Exercise data |
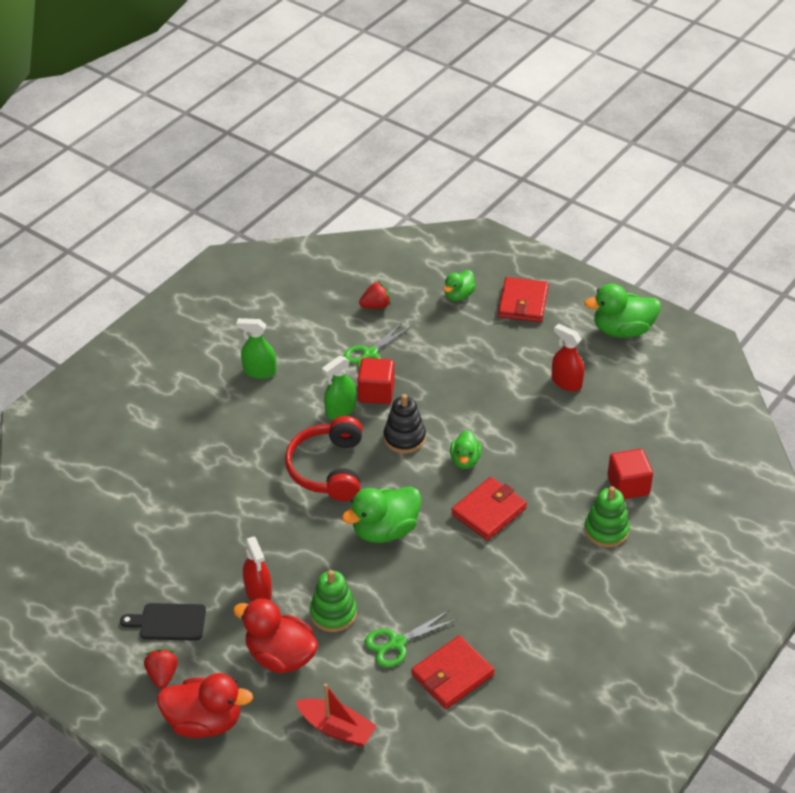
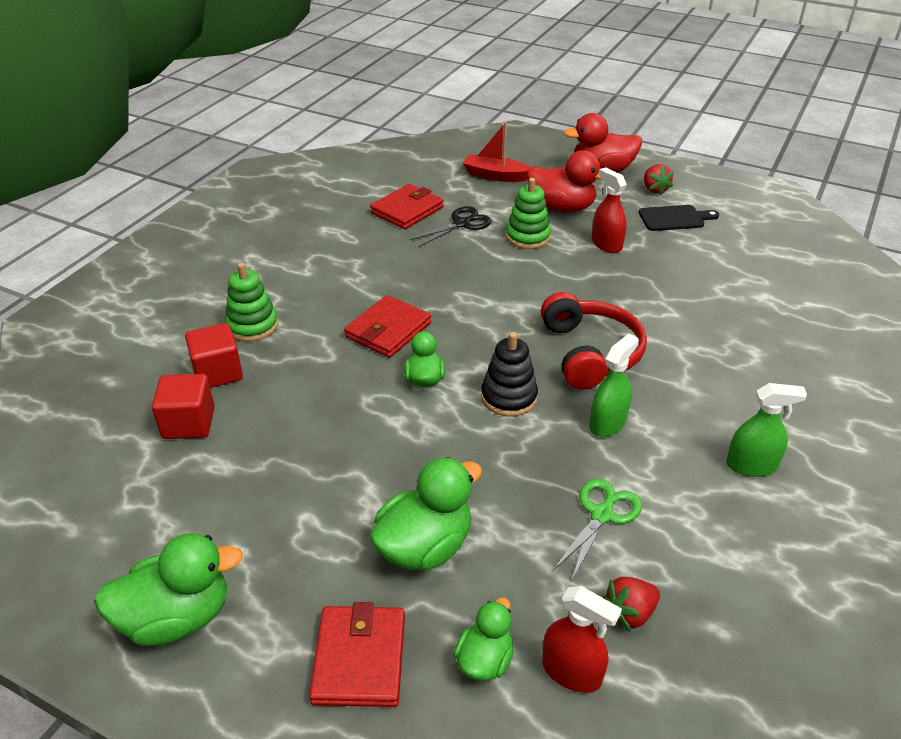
camera: 170 degrees right, 5 degrees down
(376, 392) = (568, 454): red cube -> red cube (189, 423)
(385, 530) = (500, 302): green duck -> green duck (425, 547)
(397, 643) = (461, 224): green scissors -> black scissors
(566, 382) = (286, 503): red spray bottle -> red spray bottle (571, 672)

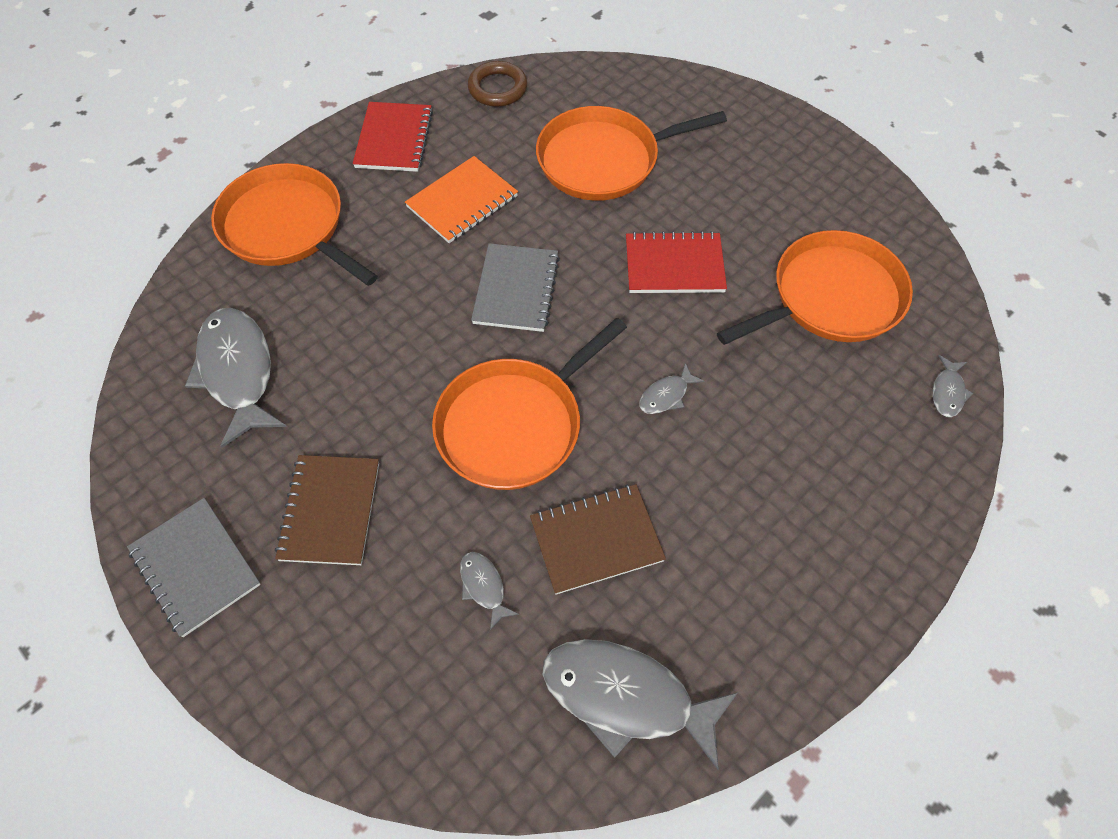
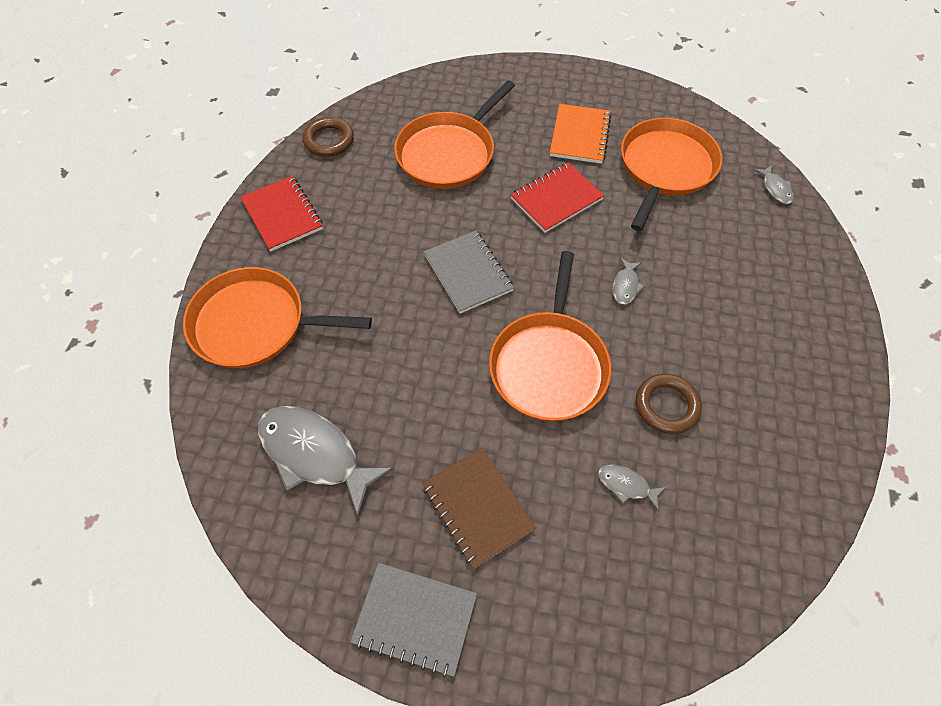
camera: 35 degrees left, 0 degrees up
(462, 202) = (375, 233): orange notebook -> orange notebook (580, 135)
(596, 540) = (666, 406): brown notebook -> brown ring
(626, 697) = (771, 492): grey fish -> none

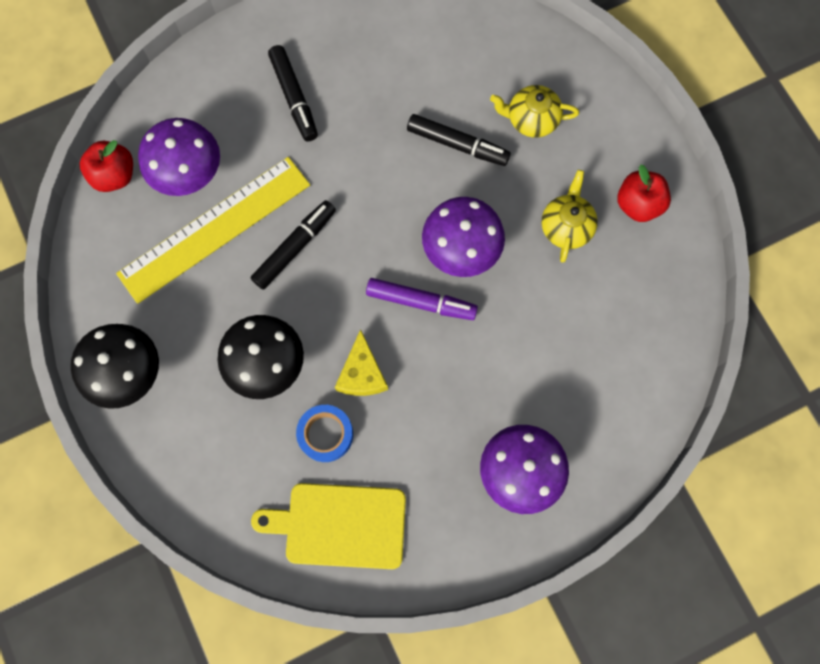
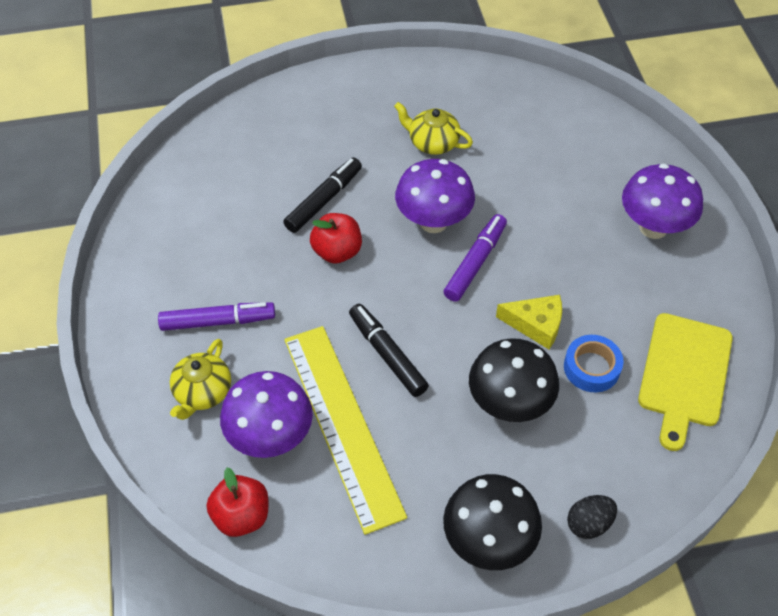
camera: 75 degrees left, 20 degrees down
(162, 456) = (589, 524): none -> black egg
(294, 98) = (218, 321): black marker -> purple marker
(531, 119) = (319, 142): yellow teapot -> yellow teapot (202, 392)
(638, 204) = (427, 92): red apple -> red apple (337, 251)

Aim of the exercise | Retype, word for word, the lines from the one with "(596, 540) = (666, 406): brown" through the last line of the entries above, and only those lines. Leave pictures out.

Exercise output |
(596, 540) = (666, 406): brown notebook -> brown ring
(626, 697) = (771, 492): grey fish -> none

camera: 75 degrees left, 20 degrees down
(162, 456) = (589, 524): none -> black egg
(294, 98) = (218, 321): black marker -> purple marker
(531, 119) = (319, 142): yellow teapot -> yellow teapot (202, 392)
(638, 204) = (427, 92): red apple -> red apple (337, 251)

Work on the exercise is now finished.